Object displacement listings:
○ ○ ○ ○
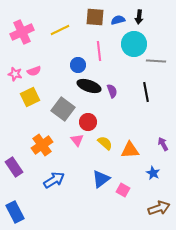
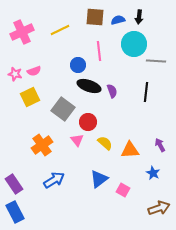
black line: rotated 18 degrees clockwise
purple arrow: moved 3 px left, 1 px down
purple rectangle: moved 17 px down
blue triangle: moved 2 px left
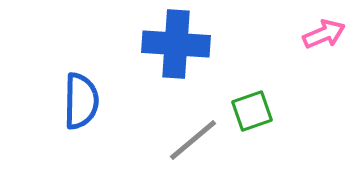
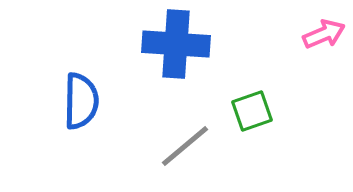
gray line: moved 8 px left, 6 px down
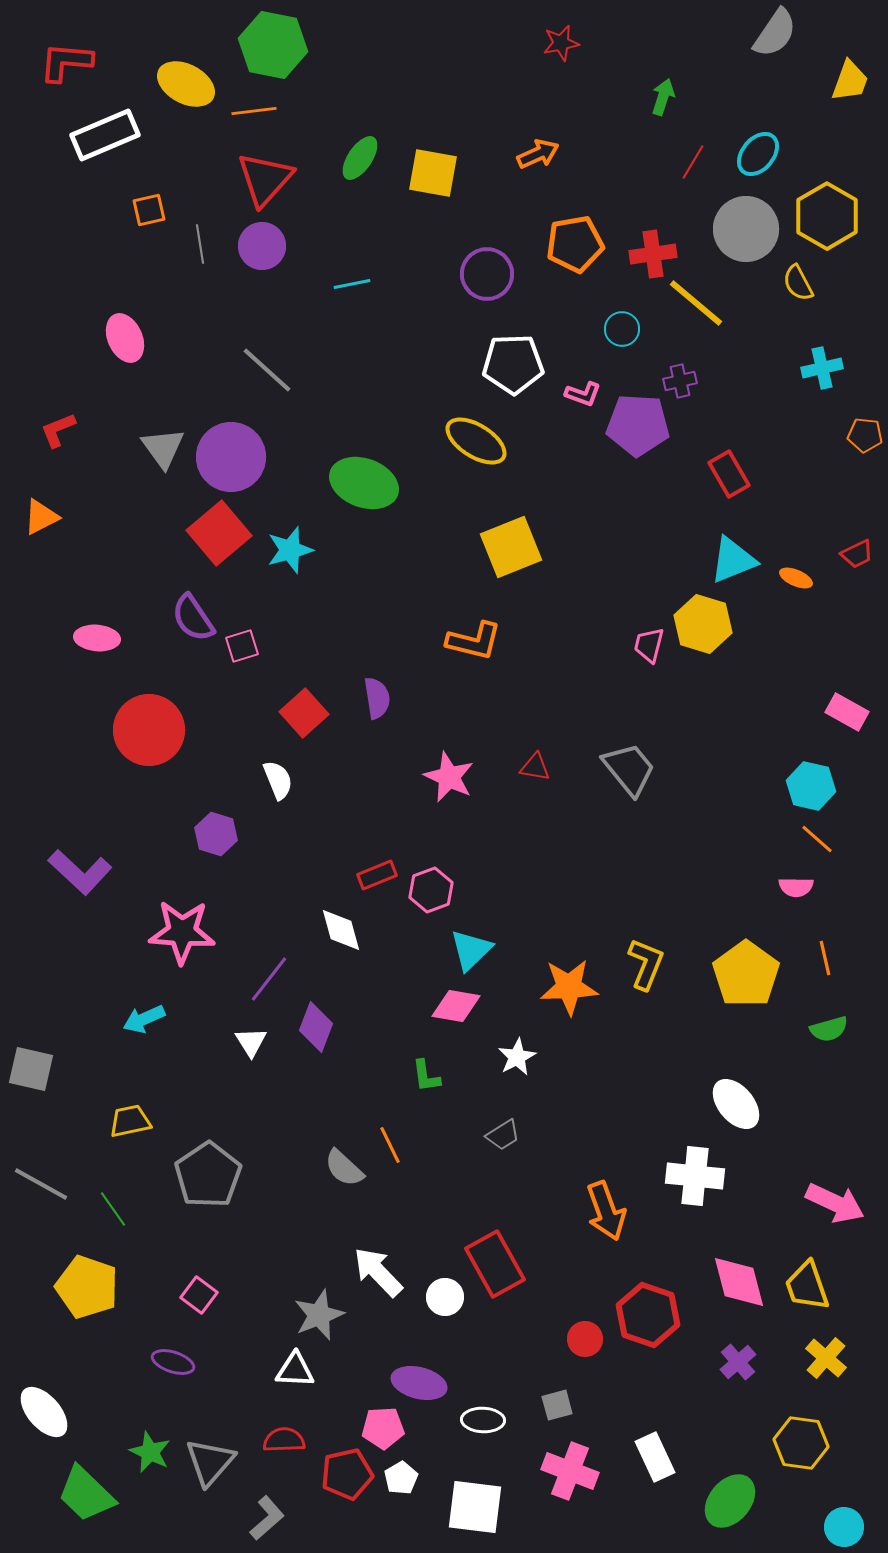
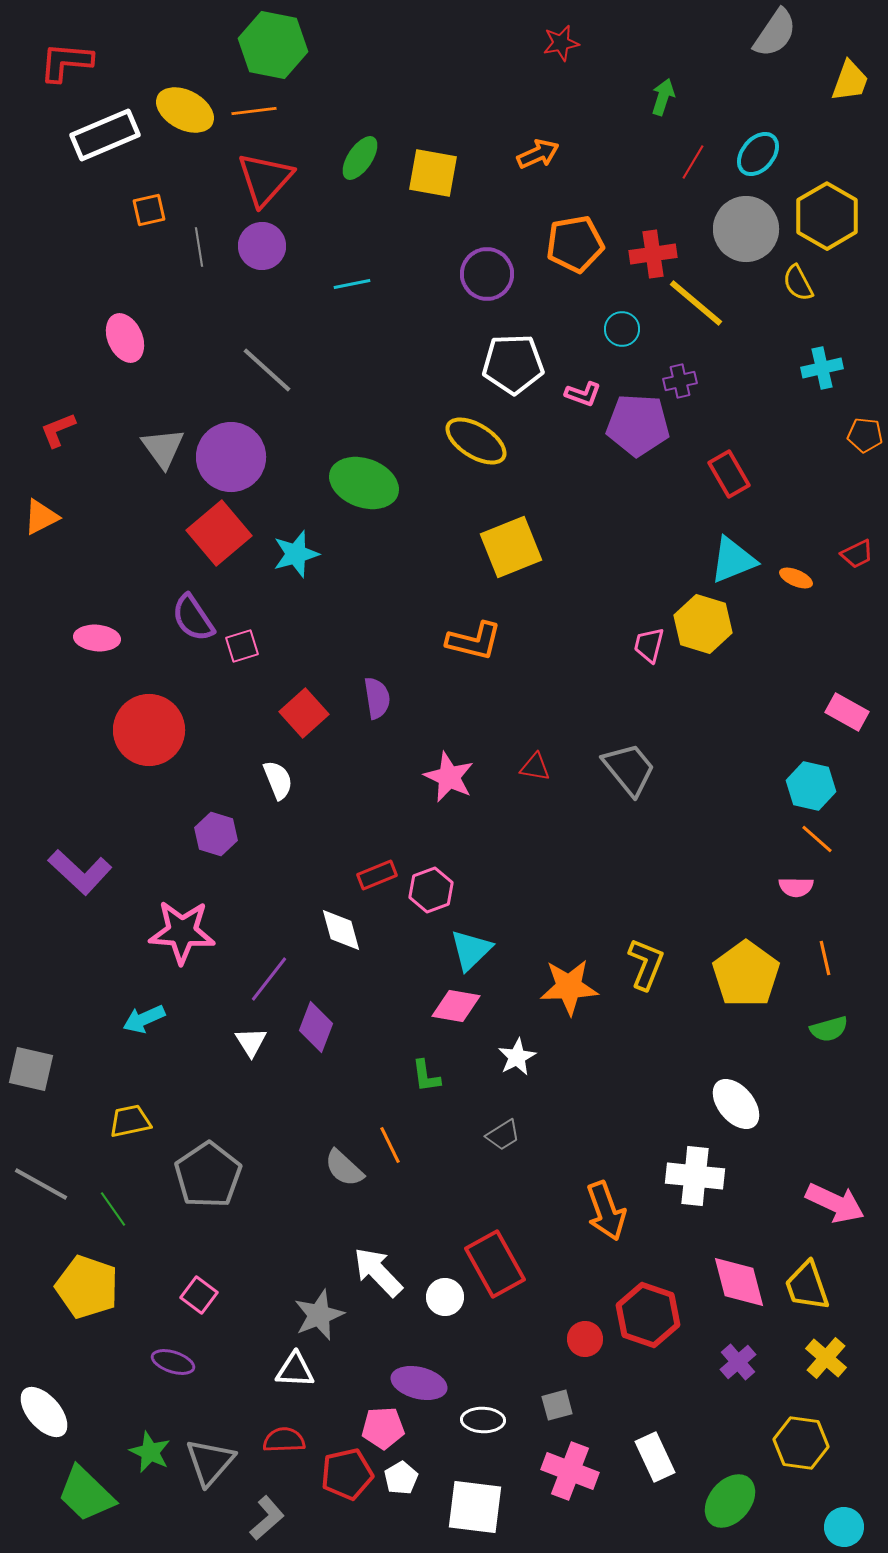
yellow ellipse at (186, 84): moved 1 px left, 26 px down
gray line at (200, 244): moved 1 px left, 3 px down
cyan star at (290, 550): moved 6 px right, 4 px down
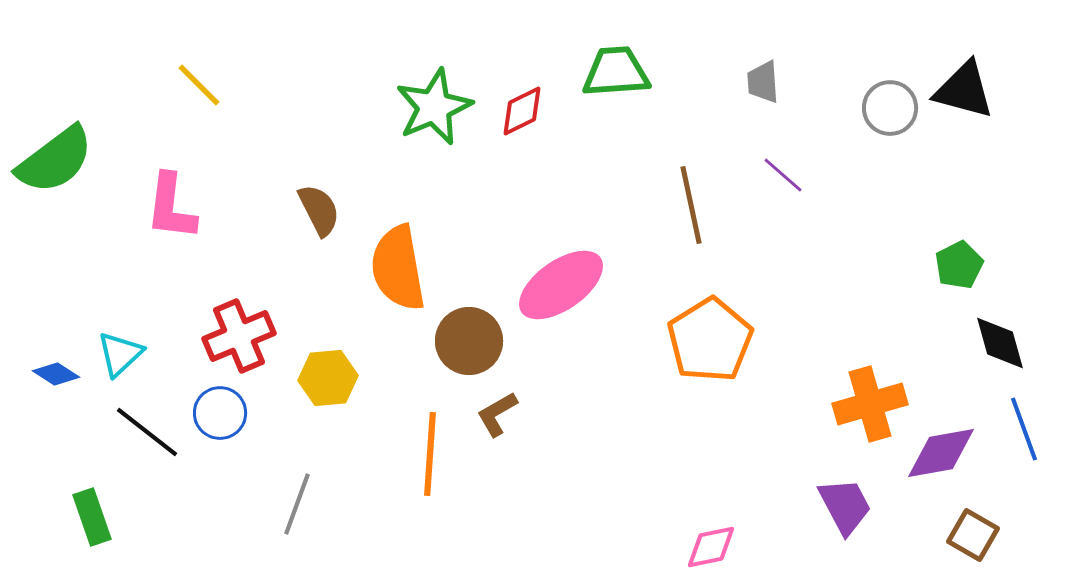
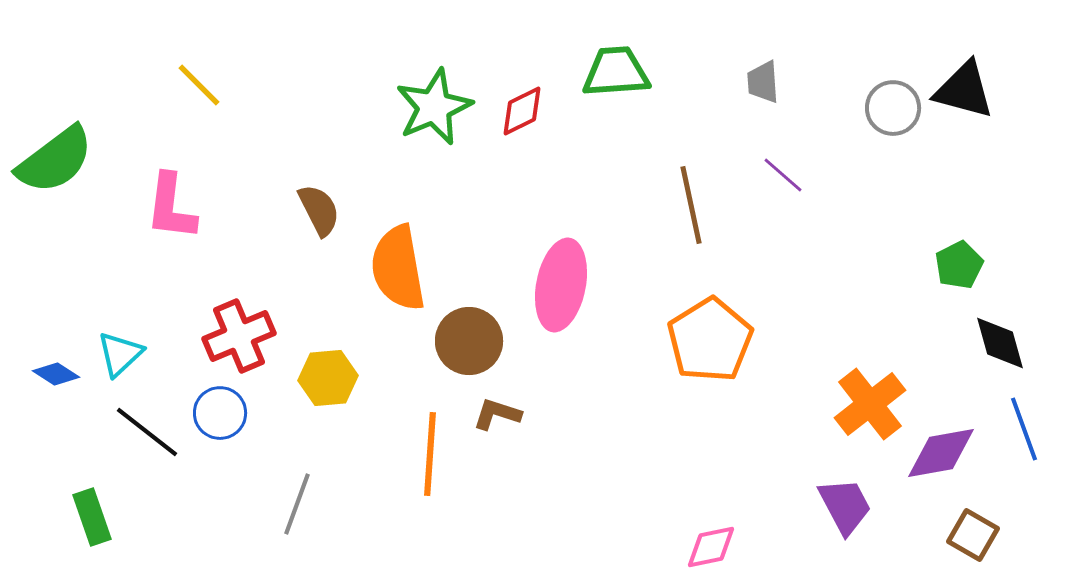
gray circle: moved 3 px right
pink ellipse: rotated 44 degrees counterclockwise
orange cross: rotated 22 degrees counterclockwise
brown L-shape: rotated 48 degrees clockwise
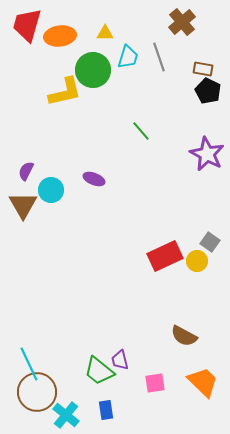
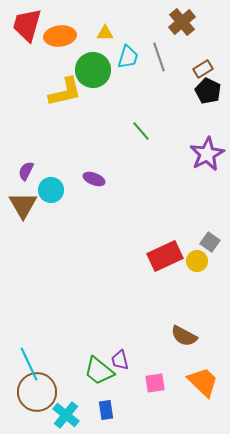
brown rectangle: rotated 42 degrees counterclockwise
purple star: rotated 16 degrees clockwise
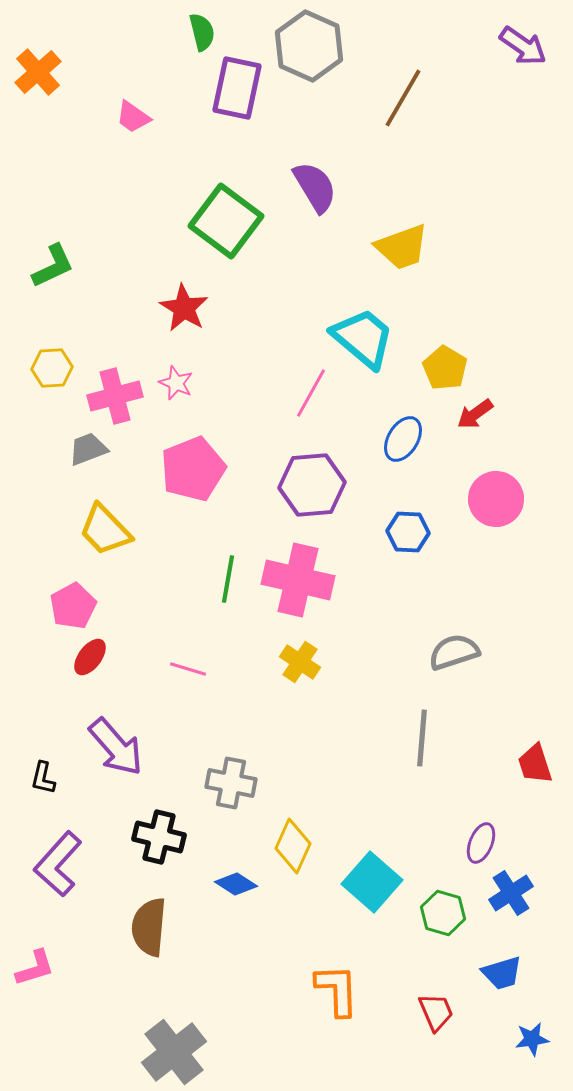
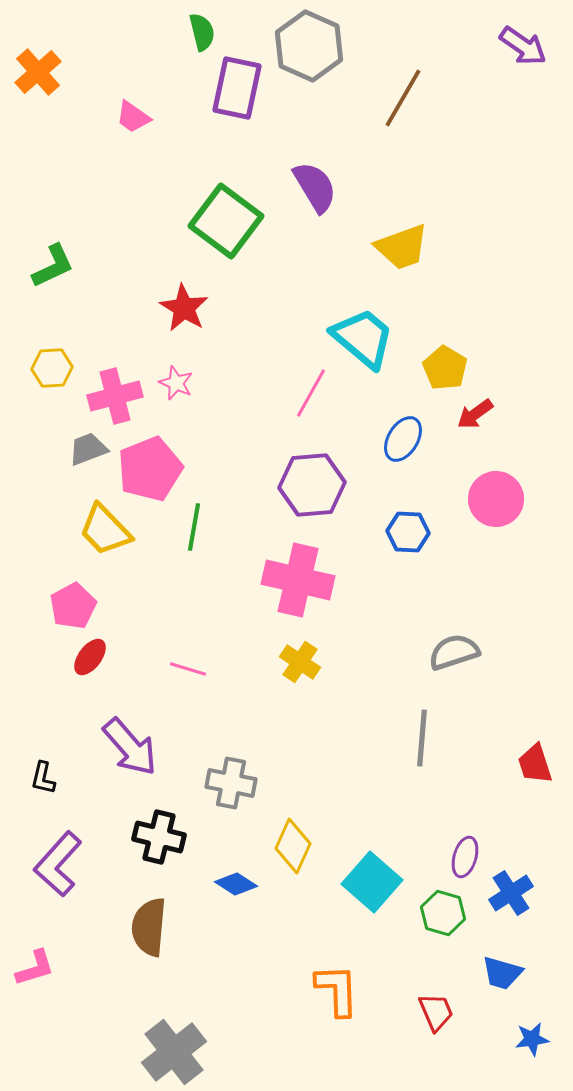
pink pentagon at (193, 469): moved 43 px left
green line at (228, 579): moved 34 px left, 52 px up
purple arrow at (116, 747): moved 14 px right
purple ellipse at (481, 843): moved 16 px left, 14 px down; rotated 6 degrees counterclockwise
blue trapezoid at (502, 973): rotated 33 degrees clockwise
○ ○ ○ ○
▸ What you will do: Copy the lines above exactly, starting with the line that contains "pink ellipse: rotated" and ending with the line that contains "purple arrow at (116, 747): moved 14 px right", and leave out any pictures.

▸ Response to this exercise:
pink ellipse: rotated 44 degrees counterclockwise
orange cross: rotated 22 degrees counterclockwise
brown L-shape: rotated 48 degrees clockwise
brown rectangle: rotated 42 degrees counterclockwise
purple star: rotated 16 degrees clockwise
pink pentagon at (193, 469): moved 43 px left
green line at (228, 579): moved 34 px left, 52 px up
purple arrow at (116, 747): moved 14 px right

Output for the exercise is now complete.